# Excerpted records

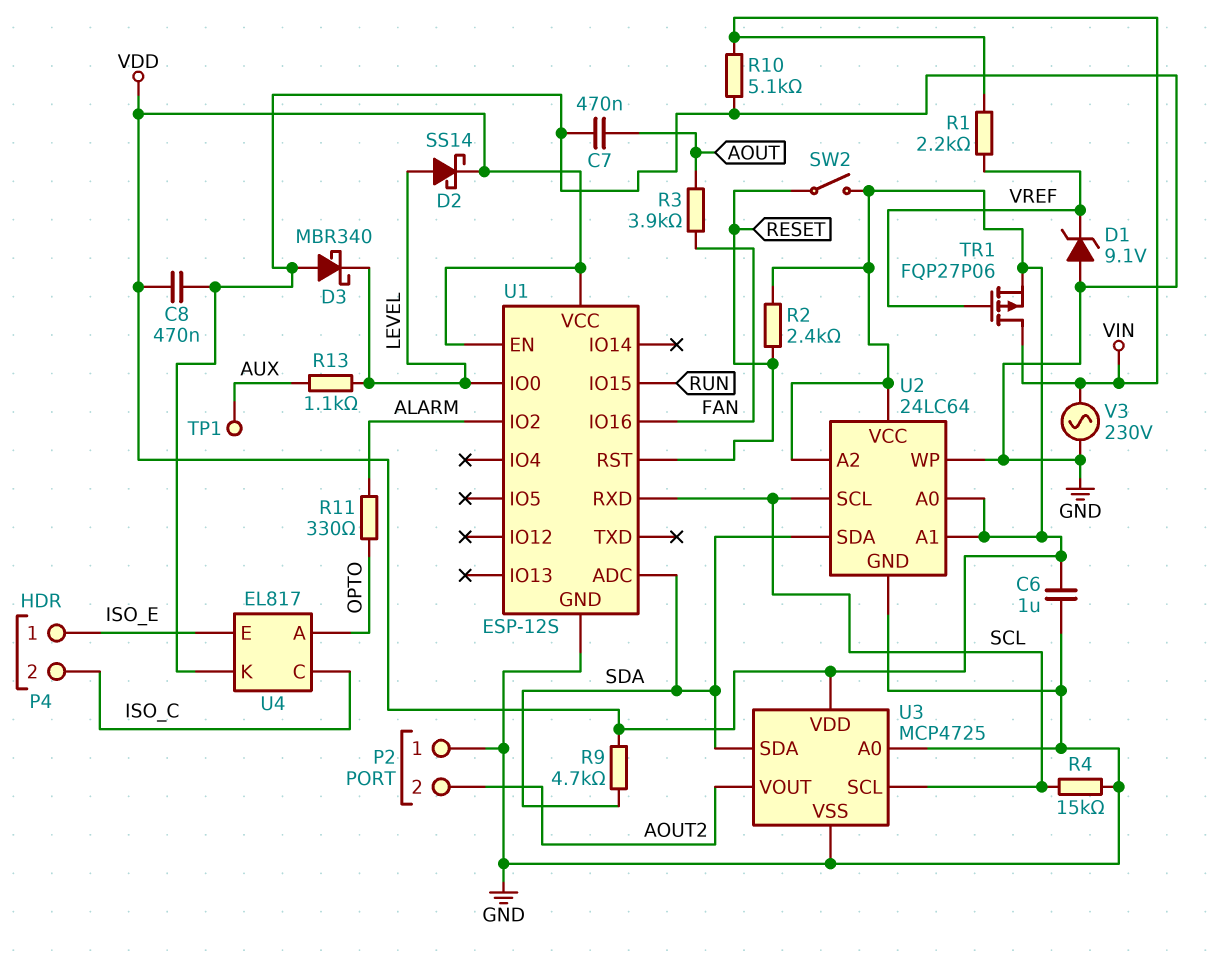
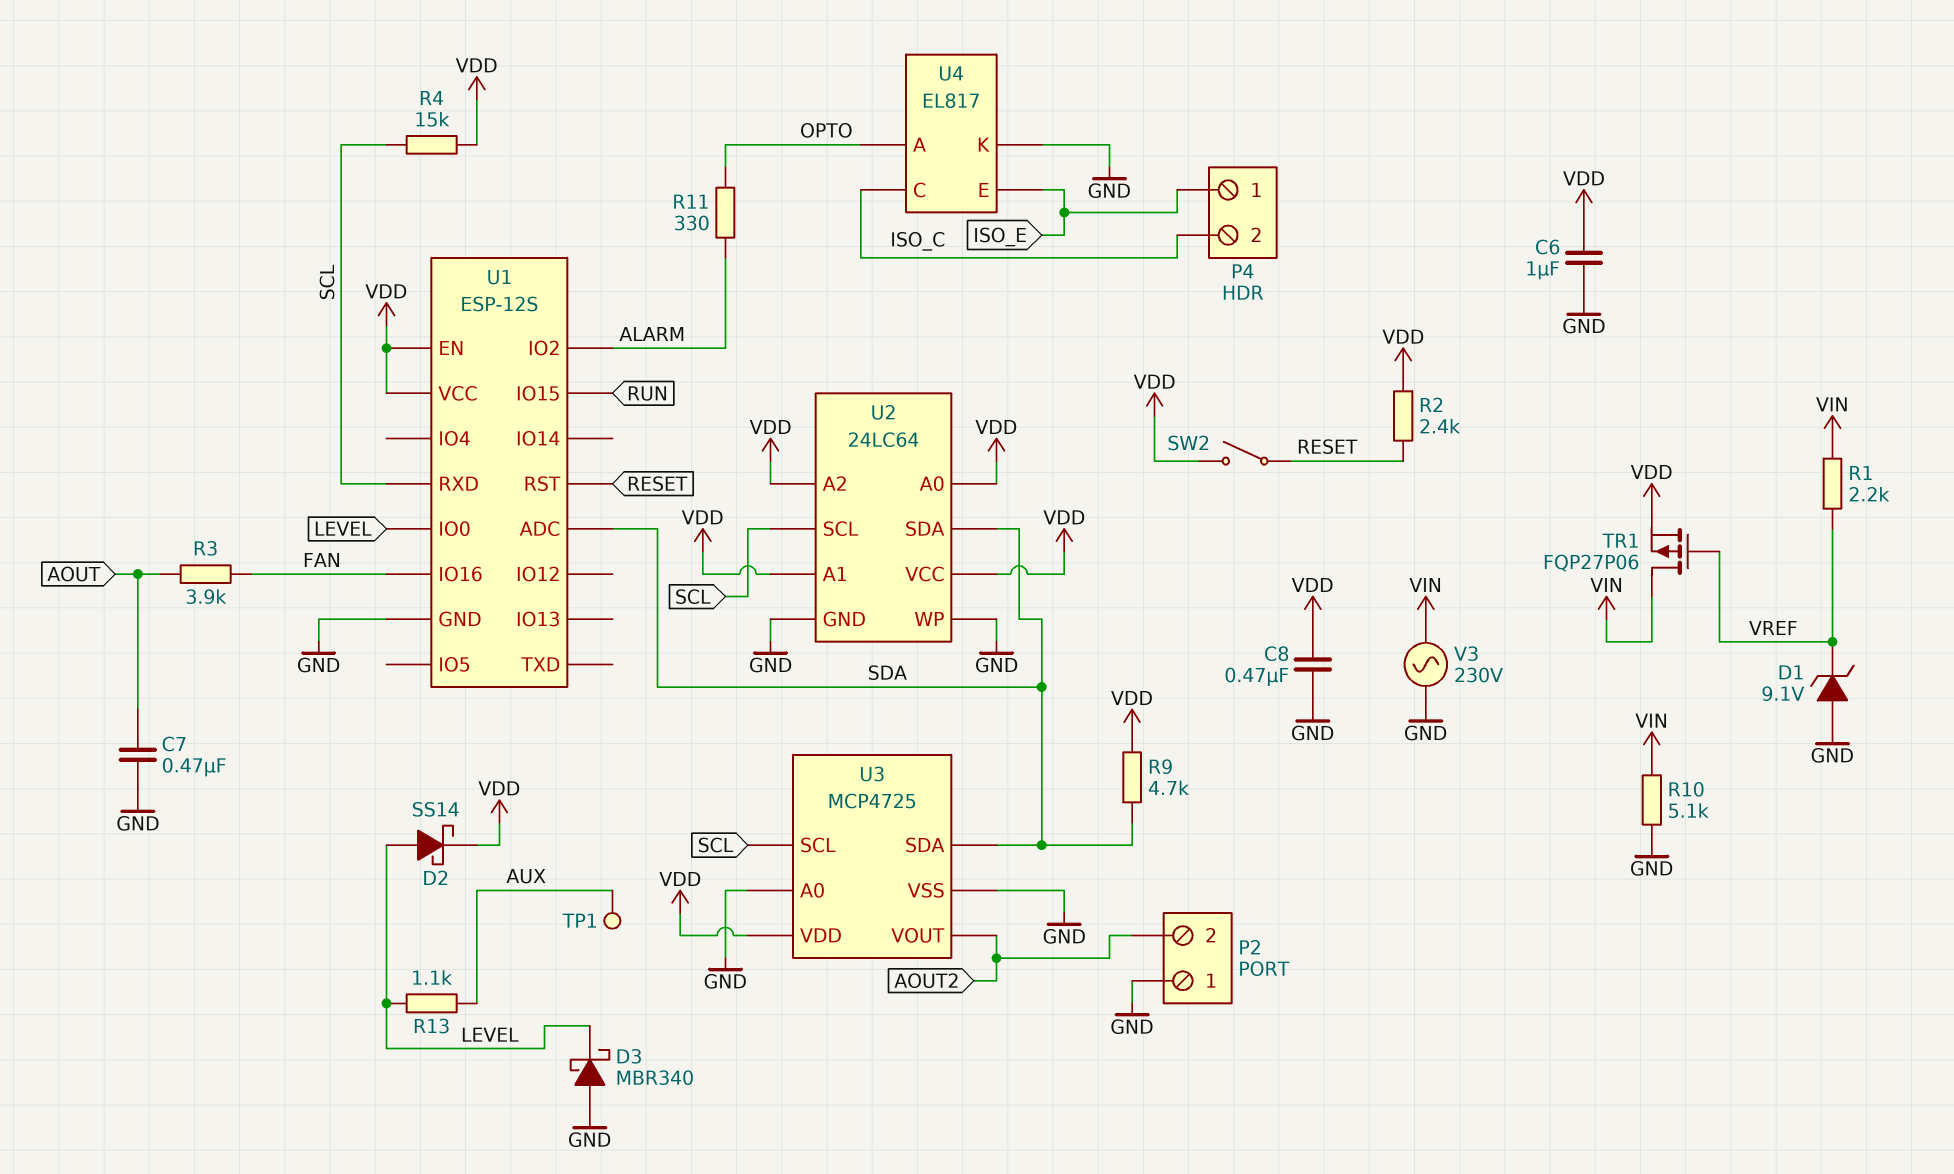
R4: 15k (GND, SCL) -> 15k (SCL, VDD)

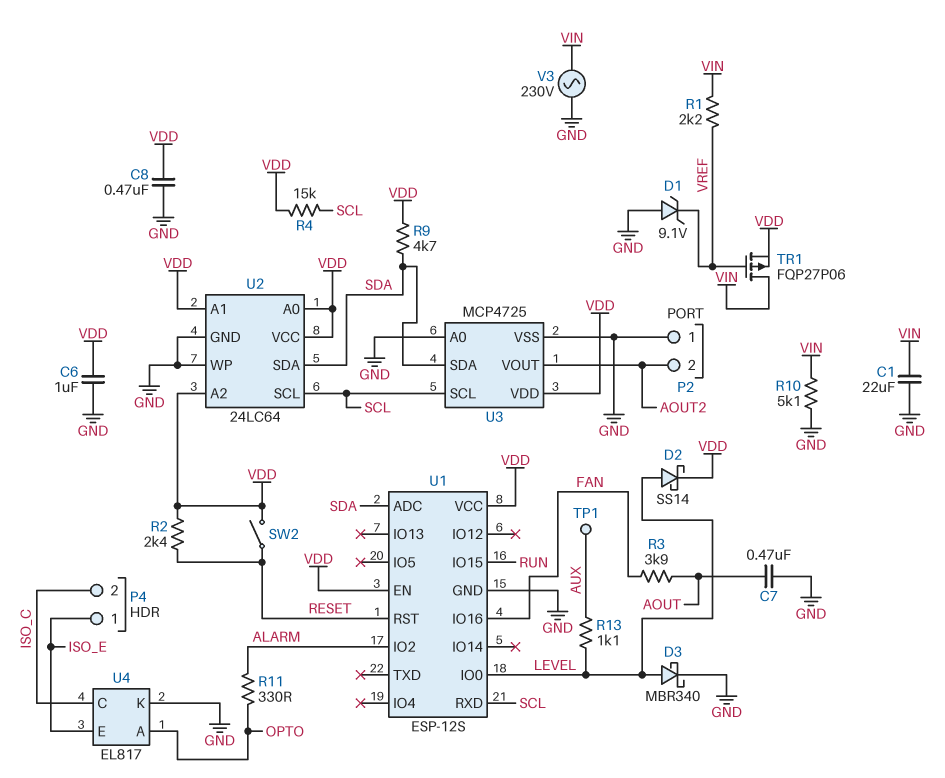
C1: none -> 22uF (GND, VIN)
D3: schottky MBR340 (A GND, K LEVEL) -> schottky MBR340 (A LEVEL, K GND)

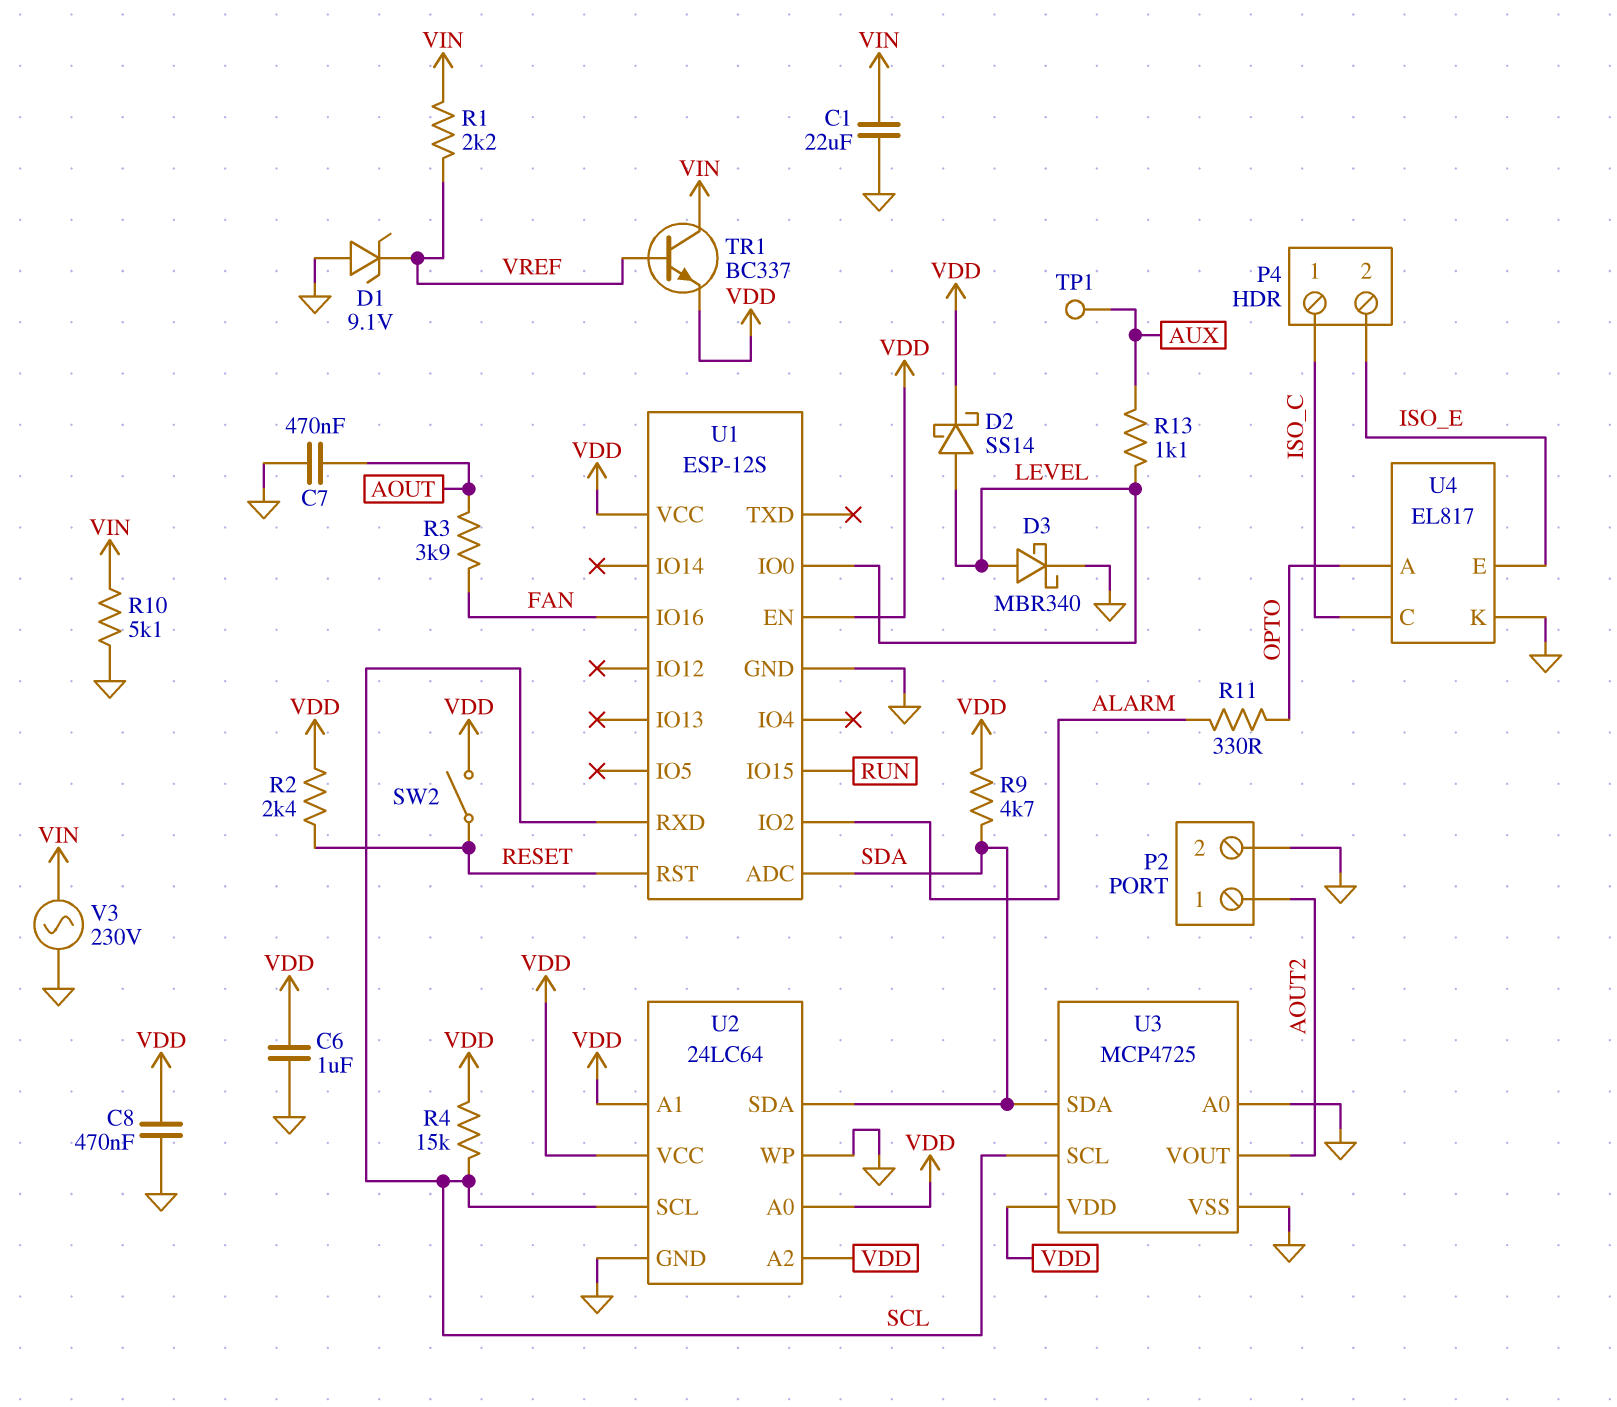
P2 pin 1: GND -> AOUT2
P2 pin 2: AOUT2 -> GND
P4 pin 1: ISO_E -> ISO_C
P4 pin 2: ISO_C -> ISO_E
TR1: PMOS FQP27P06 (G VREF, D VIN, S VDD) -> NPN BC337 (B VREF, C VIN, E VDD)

* * *

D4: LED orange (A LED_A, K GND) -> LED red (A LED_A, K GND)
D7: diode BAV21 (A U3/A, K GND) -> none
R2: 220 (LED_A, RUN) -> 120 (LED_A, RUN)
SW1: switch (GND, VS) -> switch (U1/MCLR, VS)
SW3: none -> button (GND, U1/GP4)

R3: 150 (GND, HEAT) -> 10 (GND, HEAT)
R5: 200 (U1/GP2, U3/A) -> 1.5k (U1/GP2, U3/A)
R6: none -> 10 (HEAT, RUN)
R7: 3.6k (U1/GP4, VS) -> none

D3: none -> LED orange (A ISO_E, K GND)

# Task directions
Make a list of all lines in the data that contain "orange".

# Exercise output
D4: LED orange (A LED_A, K GND) -> LED red (A LED_A, K GND)
D3: none -> LED orange (A ISO_E, K GND)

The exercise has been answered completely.